# TASK PROMPT:
Nothing outside the stretch is wanted. Repeat exactly the lines of the listing below from the one that contains "plant: (259, 250) -> (327, 324), moved" through the one that contains "nightstand: (526, 339)", both ends included.

# SUPPLIED RECORDS:

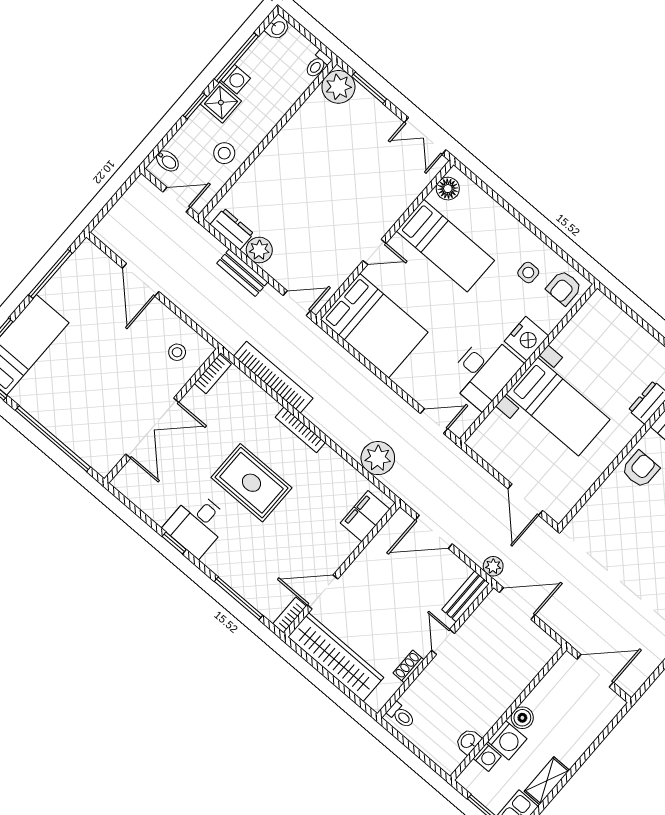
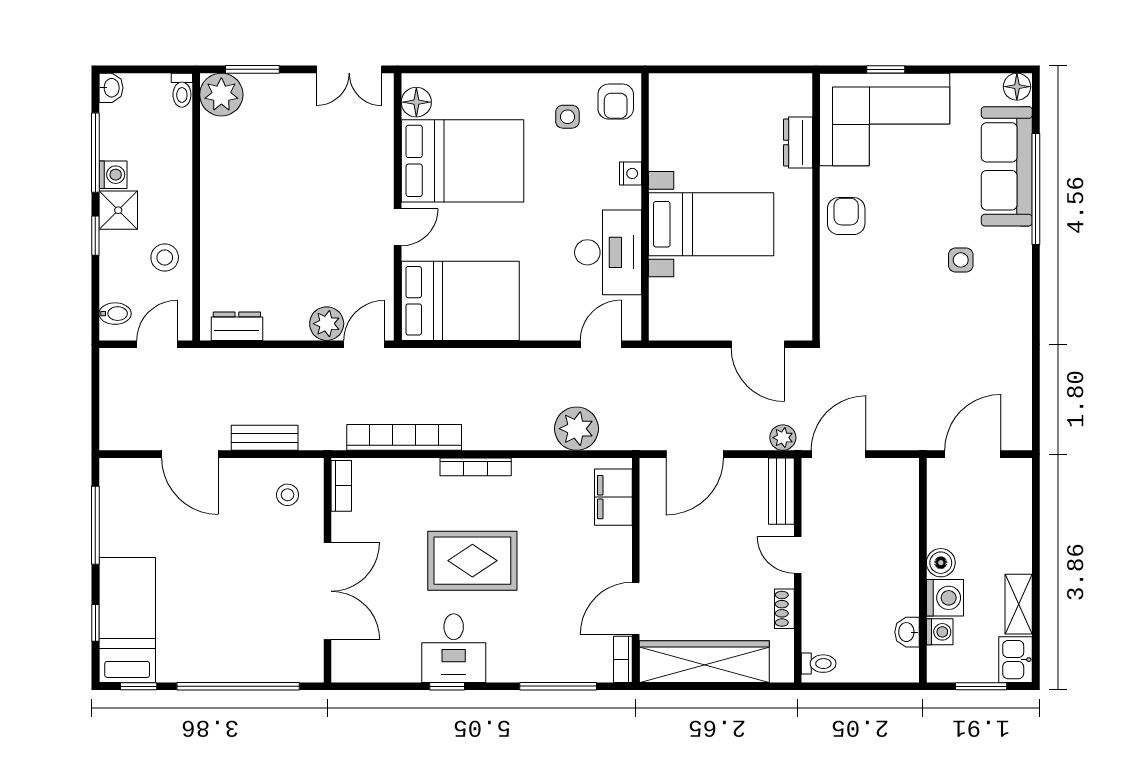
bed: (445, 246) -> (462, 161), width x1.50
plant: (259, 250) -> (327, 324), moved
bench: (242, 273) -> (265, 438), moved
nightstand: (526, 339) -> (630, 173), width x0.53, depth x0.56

--

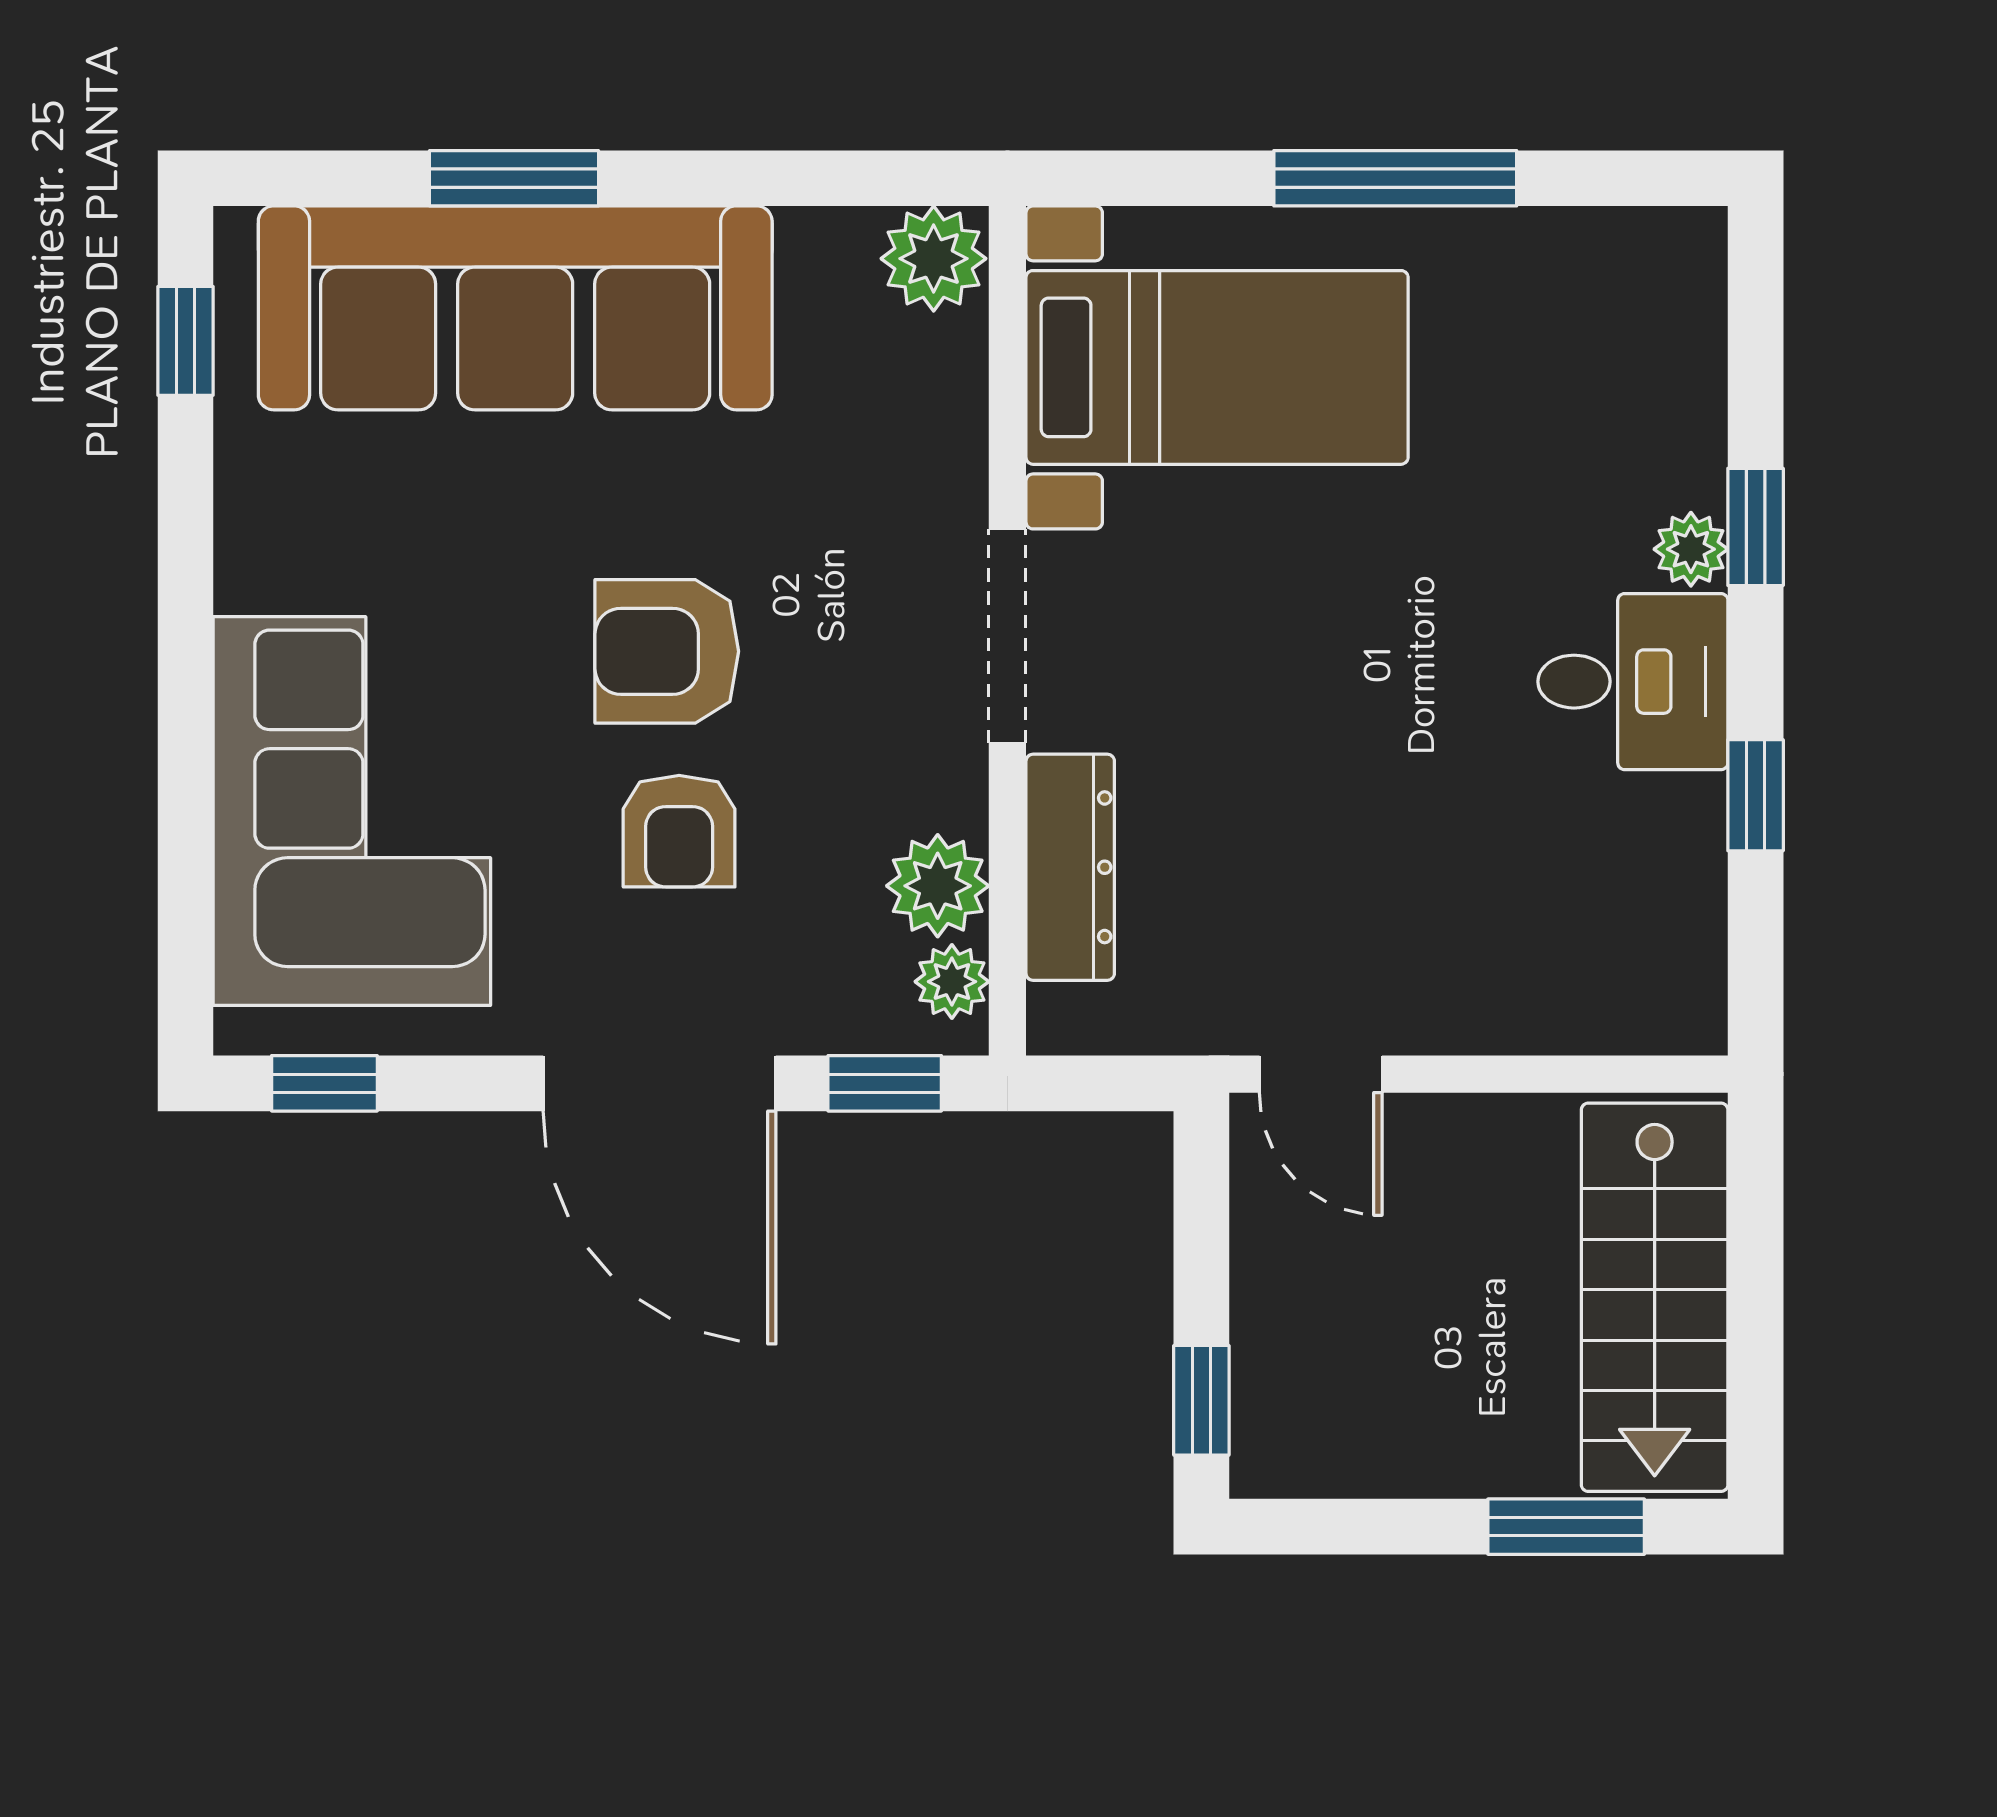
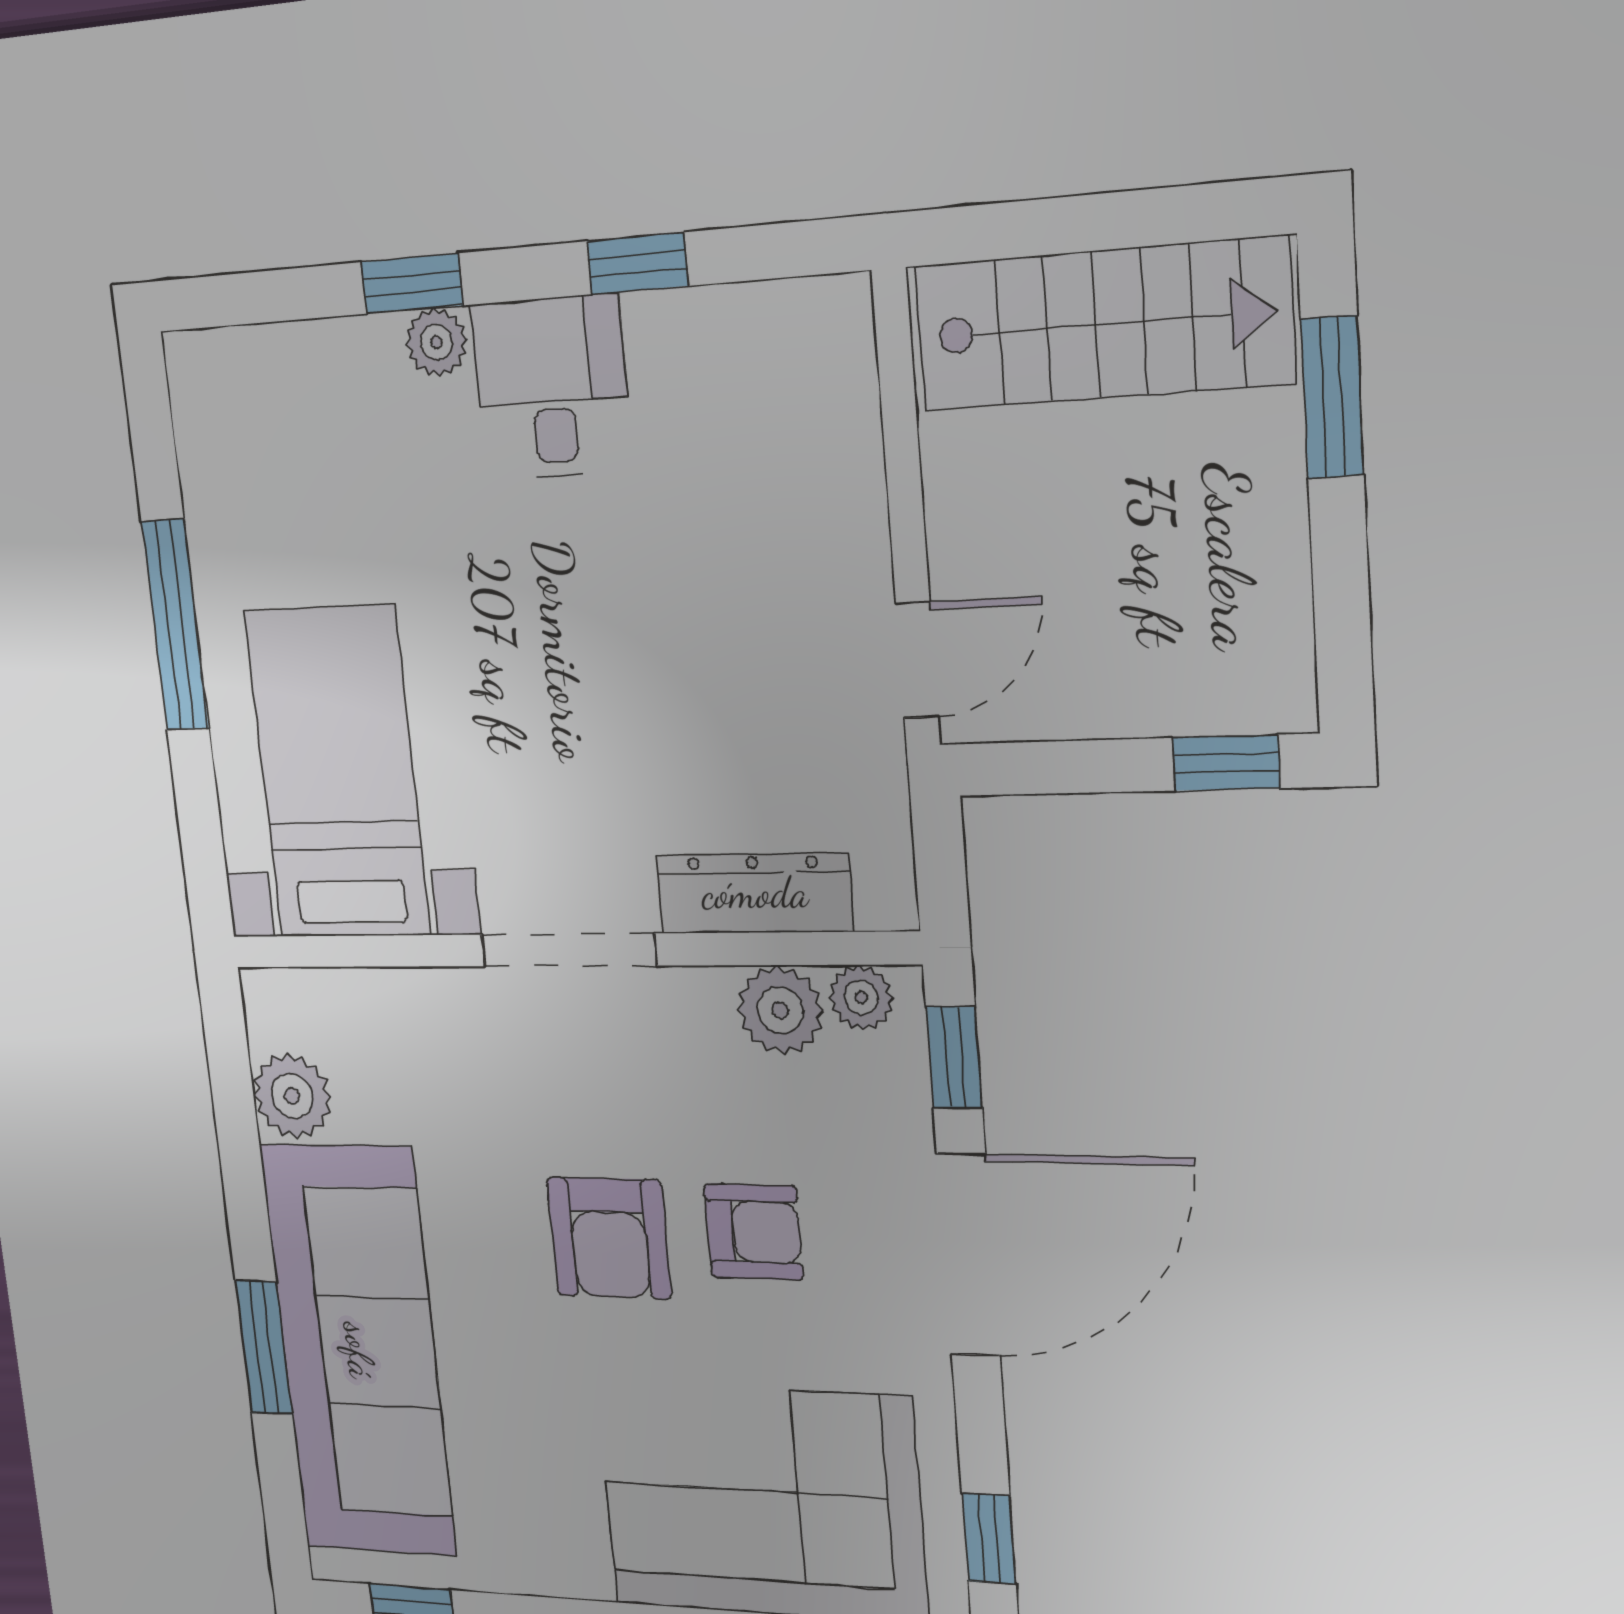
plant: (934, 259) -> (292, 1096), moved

# FINISHED TASK:
plant: (259, 250) -> (327, 324), moved
bench: (242, 273) -> (265, 438), moved
nightstand: (526, 339) -> (630, 173), width x0.53, depth x0.56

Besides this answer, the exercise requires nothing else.